- [SUPPLIED DATA]
[Start of Attachment]

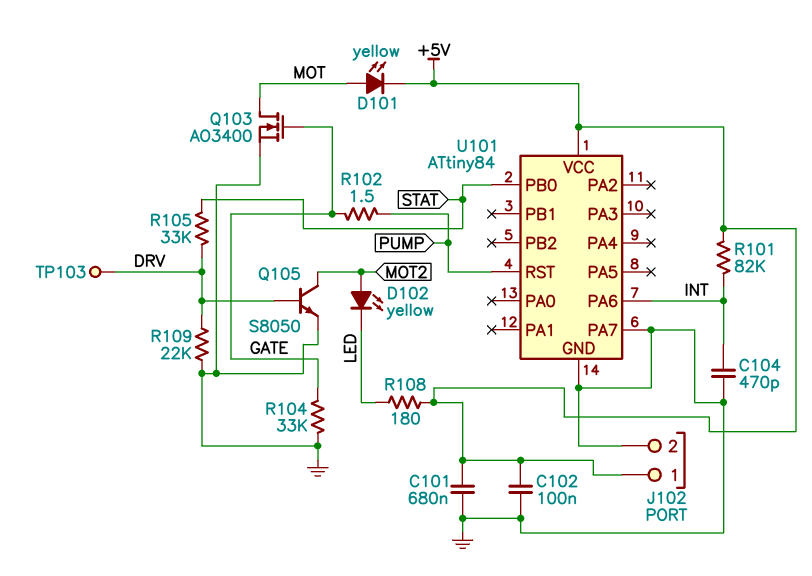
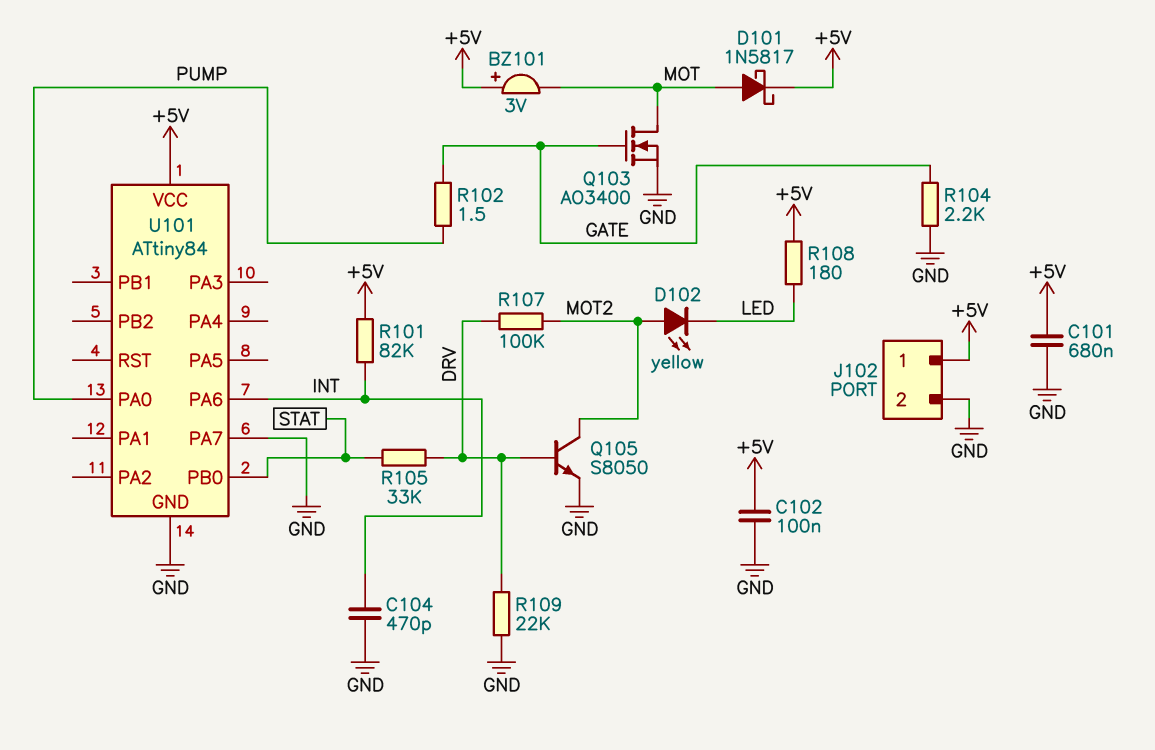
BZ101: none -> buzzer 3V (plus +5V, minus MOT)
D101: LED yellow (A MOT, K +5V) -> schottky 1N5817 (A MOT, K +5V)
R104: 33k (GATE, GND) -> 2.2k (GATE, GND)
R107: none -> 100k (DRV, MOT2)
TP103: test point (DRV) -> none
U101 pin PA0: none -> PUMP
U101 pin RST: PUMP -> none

[End of Attachment]
[Start of Attachment]

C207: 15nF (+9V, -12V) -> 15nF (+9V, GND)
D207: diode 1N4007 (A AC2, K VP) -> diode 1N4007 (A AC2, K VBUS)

[End of Attachment]

- [ABOUT THIS EXERCISE] Looking back over the data above, restate word for word the lines that begin at the line with "BZ101: none ->" and end at the line with "U101 pin RST: PUMP -> none", inclusive.

- [COMPLETED EXERCISE]
BZ101: none -> buzzer 3V (plus +5V, minus MOT)
D101: LED yellow (A MOT, K +5V) -> schottky 1N5817 (A MOT, K +5V)
R104: 33k (GATE, GND) -> 2.2k (GATE, GND)
R107: none -> 100k (DRV, MOT2)
TP103: test point (DRV) -> none
U101 pin PA0: none -> PUMP
U101 pin RST: PUMP -> none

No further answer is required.